▶ [Task to complete] In your copy, set down the entries exactly and exclude the pictures.

▶ [Recorded data]
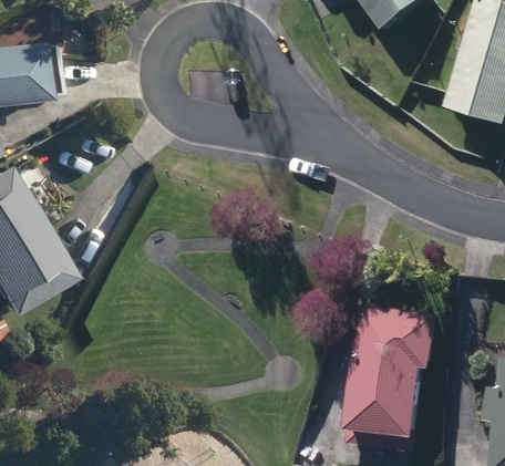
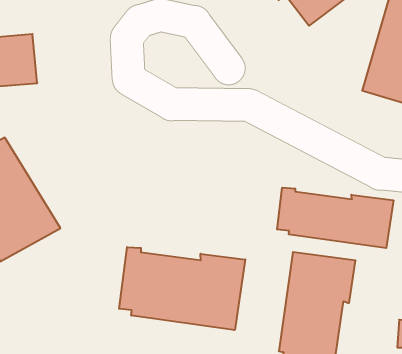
building: none -> [277,188,393,248]
building: none -> [119,247,245,330]

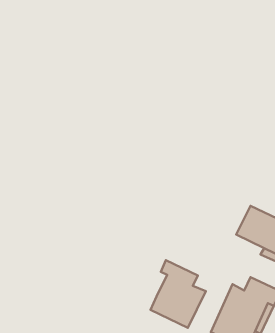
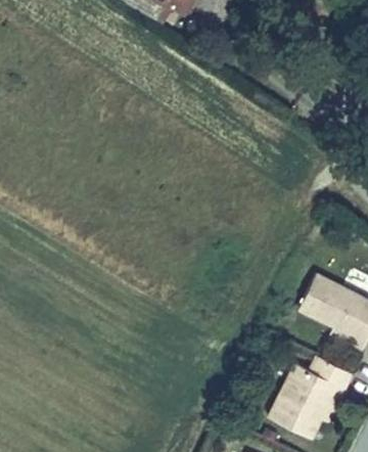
building: [150,260,206,328] -> none

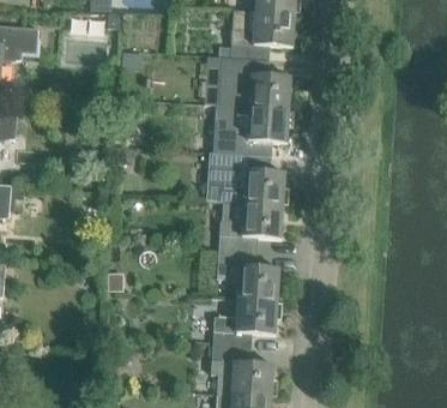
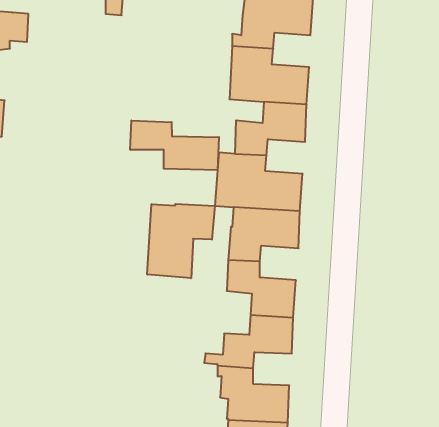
building: none -> [130,120,219,170]
building: none -> [147,204,215,278]

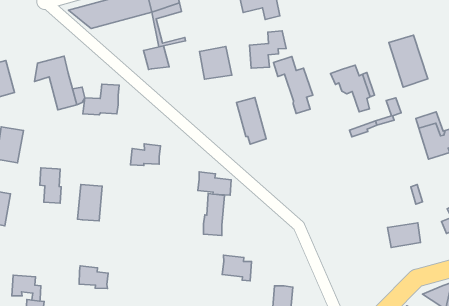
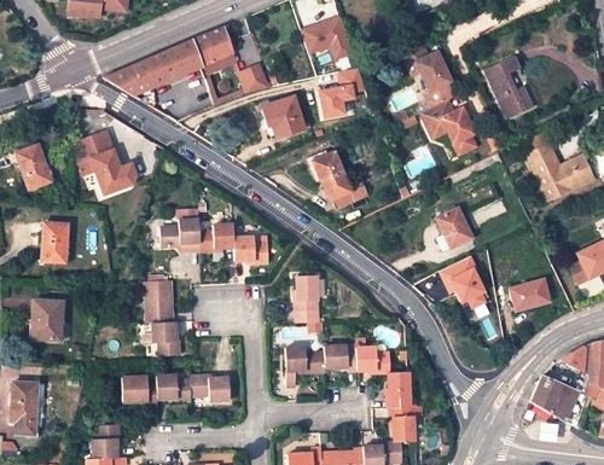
building: [143,46,169,70] -> [238,66,271,97]
building: [273,56,313,114] -> [400,42,451,109]
building: [83,84,119,115] -> [159,208,199,246]
building: none -> [439,210,475,249]
building: [40,168,61,203] -> [151,320,179,361]
building: [198,172,231,195] -> [232,237,272,261]
building: none -> [442,257,488,309]
building: none -> [284,344,323,383]
building: none -> [355,347,396,372]
building: none -> [187,372,228,399]
building: [12,275,41,301] -> [121,372,156,400]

▶ [Exercise output]
building: none -> [277,188,393,248]
building: none -> [119,247,245,330]

building: [150,260,206,328] -> none

building: none -> [130,120,219,170]
building: none -> [147,204,215,278]

building: [143,46,169,70] -> [238,66,271,97]
building: [273,56,313,114] -> [400,42,451,109]
building: [83,84,119,115] -> [159,208,199,246]
building: none -> [439,210,475,249]
building: [40,168,61,203] -> [151,320,179,361]
building: [198,172,231,195] -> [232,237,272,261]
building: none -> [442,257,488,309]
building: none -> [284,344,323,383]
building: none -> [355,347,396,372]
building: none -> [187,372,228,399]
building: [12,275,41,301] -> [121,372,156,400]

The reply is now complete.